Exercise prompt = Go through the listing beneath this task and return every line that carries the string "violet".

Extracted entries =
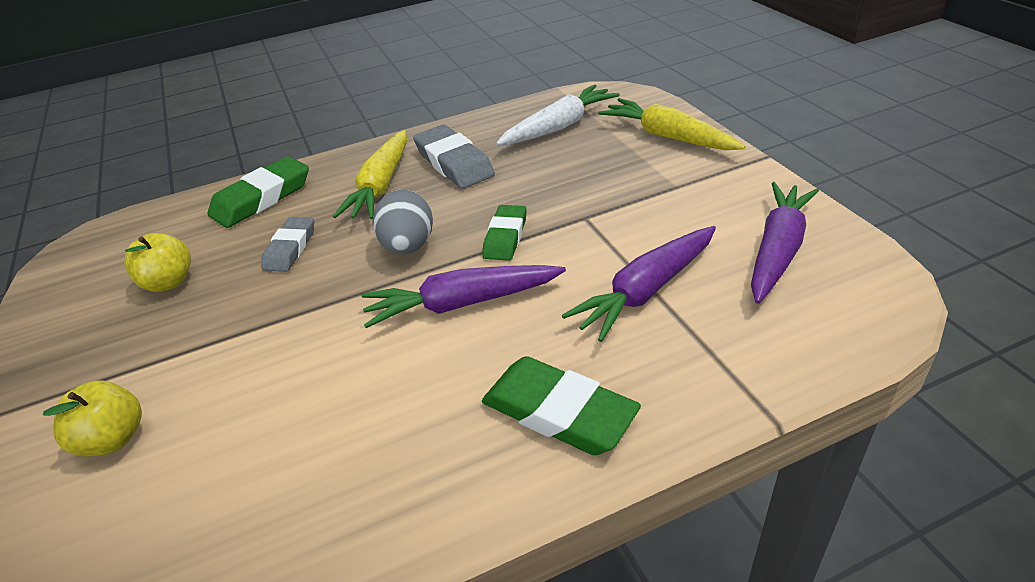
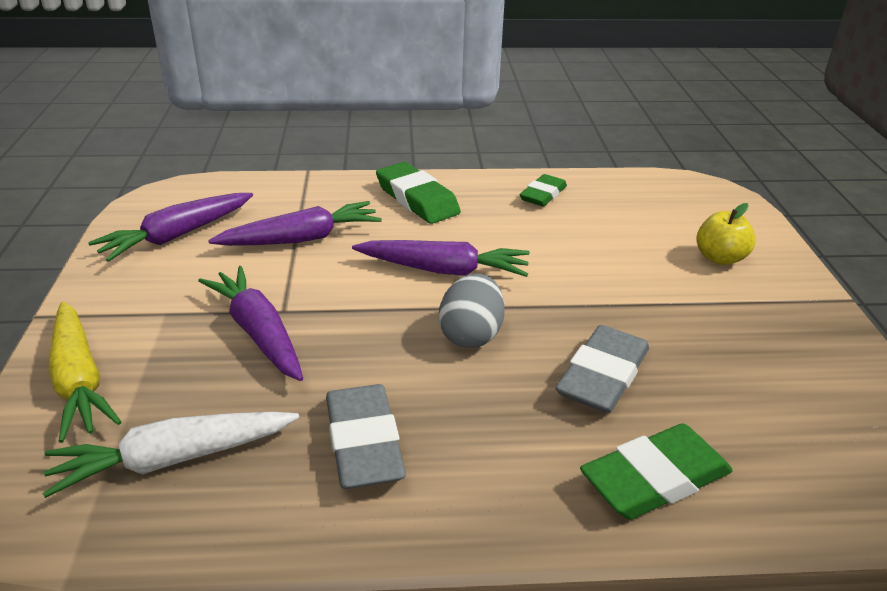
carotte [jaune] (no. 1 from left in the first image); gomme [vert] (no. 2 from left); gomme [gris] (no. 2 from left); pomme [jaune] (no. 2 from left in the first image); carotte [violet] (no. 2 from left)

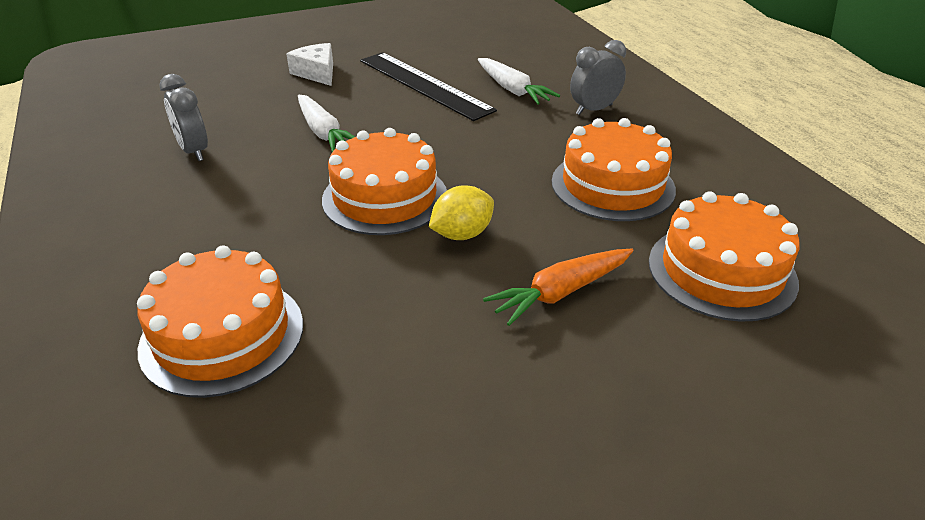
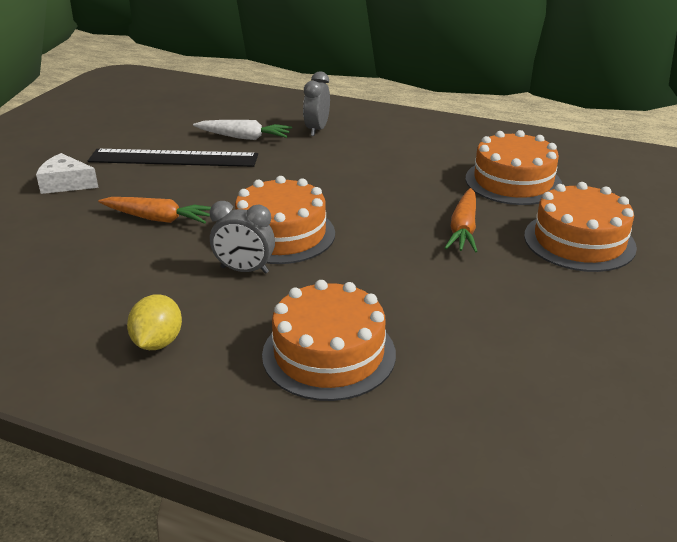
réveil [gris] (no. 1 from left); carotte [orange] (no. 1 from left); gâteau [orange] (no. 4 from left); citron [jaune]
...
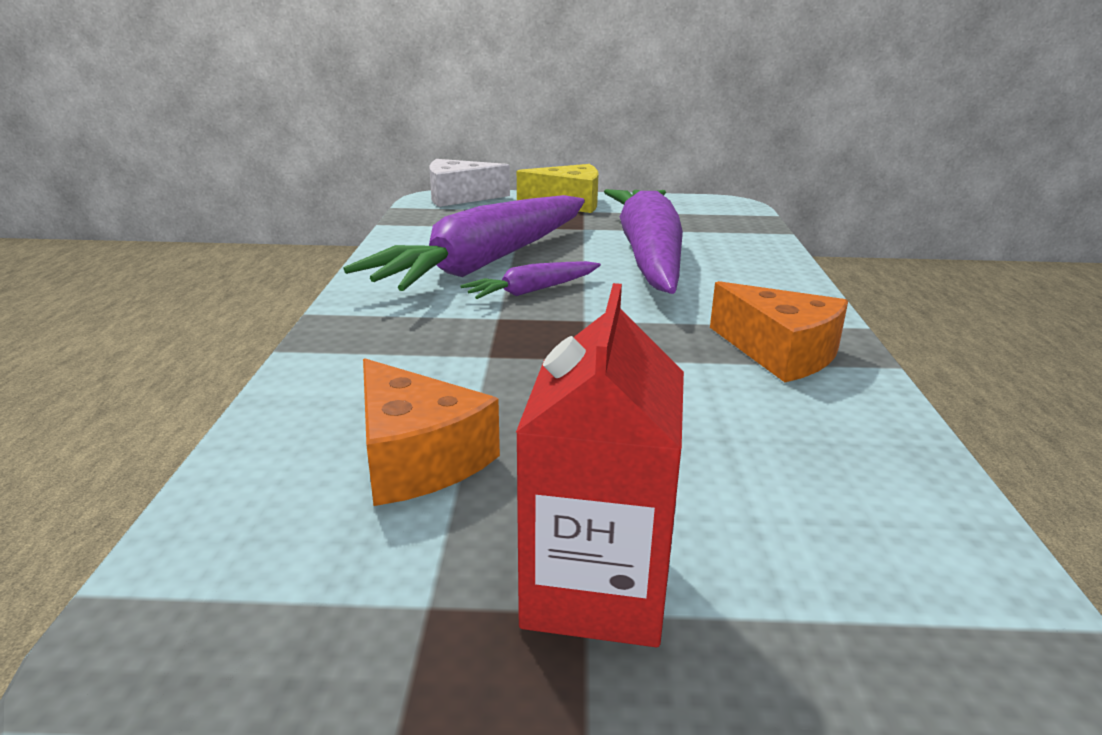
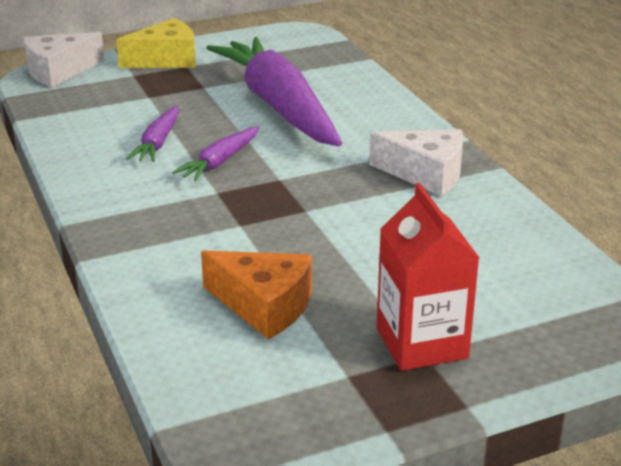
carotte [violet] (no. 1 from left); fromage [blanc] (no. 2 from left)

Task response =
carotte [jaune] (no. 1 from left in the first image); gomme [vert] (no. 2 from left); gomme [gris] (no. 2 from left); pomme [jaune] (no. 2 from left in the first image); carotte [violet] (no. 2 from left)
carotte [violet] (no. 1 from left); fromage [blanc] (no. 2 from left)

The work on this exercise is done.